Start of Given entries

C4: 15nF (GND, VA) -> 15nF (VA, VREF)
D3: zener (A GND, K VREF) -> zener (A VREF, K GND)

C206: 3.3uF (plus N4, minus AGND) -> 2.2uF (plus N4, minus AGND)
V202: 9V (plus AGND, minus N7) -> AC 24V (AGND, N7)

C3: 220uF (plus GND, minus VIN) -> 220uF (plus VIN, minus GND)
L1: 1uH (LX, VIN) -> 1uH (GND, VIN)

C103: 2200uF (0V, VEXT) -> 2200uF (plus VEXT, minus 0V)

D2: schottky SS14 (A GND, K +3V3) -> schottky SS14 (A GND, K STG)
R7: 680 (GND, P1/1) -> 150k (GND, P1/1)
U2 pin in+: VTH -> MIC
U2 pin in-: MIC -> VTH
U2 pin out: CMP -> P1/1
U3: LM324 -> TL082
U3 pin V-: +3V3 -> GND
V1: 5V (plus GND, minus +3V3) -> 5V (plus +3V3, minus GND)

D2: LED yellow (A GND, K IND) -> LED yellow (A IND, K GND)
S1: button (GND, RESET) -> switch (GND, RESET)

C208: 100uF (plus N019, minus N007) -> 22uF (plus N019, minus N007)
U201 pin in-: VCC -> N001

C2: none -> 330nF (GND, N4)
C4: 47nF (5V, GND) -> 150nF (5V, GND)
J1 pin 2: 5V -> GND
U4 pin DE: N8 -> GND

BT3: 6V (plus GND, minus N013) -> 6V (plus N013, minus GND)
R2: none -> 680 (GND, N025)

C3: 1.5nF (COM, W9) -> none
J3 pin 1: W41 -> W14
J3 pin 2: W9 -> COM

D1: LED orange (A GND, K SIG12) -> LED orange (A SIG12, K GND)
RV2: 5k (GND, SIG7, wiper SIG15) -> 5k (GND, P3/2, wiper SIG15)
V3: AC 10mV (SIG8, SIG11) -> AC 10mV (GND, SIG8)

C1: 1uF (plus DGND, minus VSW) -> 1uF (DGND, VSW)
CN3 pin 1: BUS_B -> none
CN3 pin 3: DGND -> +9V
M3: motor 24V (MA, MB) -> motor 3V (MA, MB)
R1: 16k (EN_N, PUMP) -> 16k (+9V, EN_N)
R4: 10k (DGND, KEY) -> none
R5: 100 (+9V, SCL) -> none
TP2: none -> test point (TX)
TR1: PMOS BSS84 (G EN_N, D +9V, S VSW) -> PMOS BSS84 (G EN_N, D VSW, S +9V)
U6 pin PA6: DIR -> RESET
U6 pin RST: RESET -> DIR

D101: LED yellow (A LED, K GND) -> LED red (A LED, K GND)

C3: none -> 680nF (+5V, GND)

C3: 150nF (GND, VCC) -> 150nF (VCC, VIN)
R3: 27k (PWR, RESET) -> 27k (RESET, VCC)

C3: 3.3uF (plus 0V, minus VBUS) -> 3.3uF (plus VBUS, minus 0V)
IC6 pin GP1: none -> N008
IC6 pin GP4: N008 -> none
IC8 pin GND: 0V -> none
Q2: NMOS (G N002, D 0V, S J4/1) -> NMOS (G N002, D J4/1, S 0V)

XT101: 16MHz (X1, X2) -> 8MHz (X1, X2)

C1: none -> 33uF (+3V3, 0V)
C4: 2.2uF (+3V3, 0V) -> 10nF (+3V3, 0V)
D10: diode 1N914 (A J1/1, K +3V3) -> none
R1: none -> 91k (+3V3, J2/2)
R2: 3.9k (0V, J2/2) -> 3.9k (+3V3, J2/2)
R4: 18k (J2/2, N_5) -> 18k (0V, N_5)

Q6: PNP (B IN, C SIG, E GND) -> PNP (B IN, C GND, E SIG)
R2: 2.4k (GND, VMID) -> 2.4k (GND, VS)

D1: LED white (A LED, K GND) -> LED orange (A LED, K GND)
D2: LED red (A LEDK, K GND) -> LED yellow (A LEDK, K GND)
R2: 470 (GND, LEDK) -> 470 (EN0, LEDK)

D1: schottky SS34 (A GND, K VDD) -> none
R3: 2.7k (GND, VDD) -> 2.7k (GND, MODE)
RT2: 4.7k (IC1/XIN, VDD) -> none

End of Given entries

From the line containing "R2: 2.4k (GND, VMID) -> 2.4k (GND, VS)" to the last line above, repeat every line exactly and nothing else.

#### Task solution:
R2: 2.4k (GND, VMID) -> 2.4k (GND, VS)

D1: LED white (A LED, K GND) -> LED orange (A LED, K GND)
D2: LED red (A LEDK, K GND) -> LED yellow (A LEDK, K GND)
R2: 470 (GND, LEDK) -> 470 (EN0, LEDK)

D1: schottky SS34 (A GND, K VDD) -> none
R3: 2.7k (GND, VDD) -> 2.7k (GND, MODE)
RT2: 4.7k (IC1/XIN, VDD) -> none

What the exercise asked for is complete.